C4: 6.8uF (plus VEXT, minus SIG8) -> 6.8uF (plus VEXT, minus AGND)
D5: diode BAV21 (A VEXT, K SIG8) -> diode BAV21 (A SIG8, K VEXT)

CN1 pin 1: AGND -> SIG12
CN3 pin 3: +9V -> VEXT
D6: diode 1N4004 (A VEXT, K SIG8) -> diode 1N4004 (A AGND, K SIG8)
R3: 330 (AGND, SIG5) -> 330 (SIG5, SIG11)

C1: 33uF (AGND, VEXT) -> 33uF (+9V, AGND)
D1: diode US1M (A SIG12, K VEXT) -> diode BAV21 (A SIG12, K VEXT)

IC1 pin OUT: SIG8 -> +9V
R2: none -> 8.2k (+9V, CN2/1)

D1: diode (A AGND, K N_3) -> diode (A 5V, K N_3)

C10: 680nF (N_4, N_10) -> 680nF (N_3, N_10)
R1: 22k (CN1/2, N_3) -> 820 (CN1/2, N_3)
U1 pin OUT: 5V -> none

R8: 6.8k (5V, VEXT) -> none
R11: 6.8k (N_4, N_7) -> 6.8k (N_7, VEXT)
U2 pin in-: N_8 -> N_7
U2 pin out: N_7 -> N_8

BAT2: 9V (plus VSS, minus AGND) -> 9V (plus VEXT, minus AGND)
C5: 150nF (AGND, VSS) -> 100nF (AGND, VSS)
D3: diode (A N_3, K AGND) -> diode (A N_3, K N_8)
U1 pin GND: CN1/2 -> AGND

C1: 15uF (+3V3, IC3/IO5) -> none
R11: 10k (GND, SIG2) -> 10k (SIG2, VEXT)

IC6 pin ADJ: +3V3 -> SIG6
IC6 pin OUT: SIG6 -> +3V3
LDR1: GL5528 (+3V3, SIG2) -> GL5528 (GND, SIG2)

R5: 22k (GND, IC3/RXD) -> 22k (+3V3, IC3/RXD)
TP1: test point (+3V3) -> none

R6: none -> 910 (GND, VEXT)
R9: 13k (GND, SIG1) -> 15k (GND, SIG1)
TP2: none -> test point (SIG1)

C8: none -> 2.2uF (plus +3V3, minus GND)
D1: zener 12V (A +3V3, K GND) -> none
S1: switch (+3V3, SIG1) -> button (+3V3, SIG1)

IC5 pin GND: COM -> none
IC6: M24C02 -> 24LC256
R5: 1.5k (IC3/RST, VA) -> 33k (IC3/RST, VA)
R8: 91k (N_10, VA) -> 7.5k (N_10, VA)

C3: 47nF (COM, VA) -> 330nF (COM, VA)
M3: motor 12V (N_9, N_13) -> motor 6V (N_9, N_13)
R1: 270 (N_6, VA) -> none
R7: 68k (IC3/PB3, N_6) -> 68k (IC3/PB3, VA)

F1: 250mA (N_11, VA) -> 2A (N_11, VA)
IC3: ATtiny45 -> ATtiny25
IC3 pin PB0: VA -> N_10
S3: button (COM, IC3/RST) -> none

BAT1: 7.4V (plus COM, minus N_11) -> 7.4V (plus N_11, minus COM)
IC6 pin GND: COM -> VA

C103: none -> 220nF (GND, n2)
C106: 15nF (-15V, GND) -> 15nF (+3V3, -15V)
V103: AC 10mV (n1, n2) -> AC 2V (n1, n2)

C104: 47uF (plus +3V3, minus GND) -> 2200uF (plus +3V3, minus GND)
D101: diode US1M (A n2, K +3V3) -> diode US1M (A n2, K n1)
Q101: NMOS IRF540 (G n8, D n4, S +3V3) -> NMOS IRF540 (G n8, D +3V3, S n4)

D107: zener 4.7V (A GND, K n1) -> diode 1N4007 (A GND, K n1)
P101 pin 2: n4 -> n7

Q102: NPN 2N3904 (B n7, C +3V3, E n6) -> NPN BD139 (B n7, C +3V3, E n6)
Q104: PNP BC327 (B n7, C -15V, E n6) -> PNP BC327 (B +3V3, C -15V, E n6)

⁂

### YOUR TASK
Out of the data above, transcribe exactly and only the lines starting with the line that has "R11: 6.8k (N_4, N_7) -> 6.8k (N_7, VEXT)" and going on through the line that has "R1: 270 (N_6, VA) -> none", both included.

### TASK SOLUTION
R11: 6.8k (N_4, N_7) -> 6.8k (N_7, VEXT)
U2 pin in-: N_8 -> N_7
U2 pin out: N_7 -> N_8

BAT2: 9V (plus VSS, minus AGND) -> 9V (plus VEXT, minus AGND)
C5: 150nF (AGND, VSS) -> 100nF (AGND, VSS)
D3: diode (A N_3, K AGND) -> diode (A N_3, K N_8)
U1 pin GND: CN1/2 -> AGND

C1: 15uF (+3V3, IC3/IO5) -> none
R11: 10k (GND, SIG2) -> 10k (SIG2, VEXT)

IC6 pin ADJ: +3V3 -> SIG6
IC6 pin OUT: SIG6 -> +3V3
LDR1: GL5528 (+3V3, SIG2) -> GL5528 (GND, SIG2)

R5: 22k (GND, IC3/RXD) -> 22k (+3V3, IC3/RXD)
TP1: test point (+3V3) -> none

R6: none -> 910 (GND, VEXT)
R9: 13k (GND, SIG1) -> 15k (GND, SIG1)
TP2: none -> test point (SIG1)

C8: none -> 2.2uF (plus +3V3, minus GND)
D1: zener 12V (A +3V3, K GND) -> none
S1: switch (+3V3, SIG1) -> button (+3V3, SIG1)

IC5 pin GND: COM -> none
IC6: M24C02 -> 24LC256
R5: 1.5k (IC3/RST, VA) -> 33k (IC3/RST, VA)
R8: 91k (N_10, VA) -> 7.5k (N_10, VA)

C3: 47nF (COM, VA) -> 330nF (COM, VA)
M3: motor 12V (N_9, N_13) -> motor 6V (N_9, N_13)
R1: 270 (N_6, VA) -> none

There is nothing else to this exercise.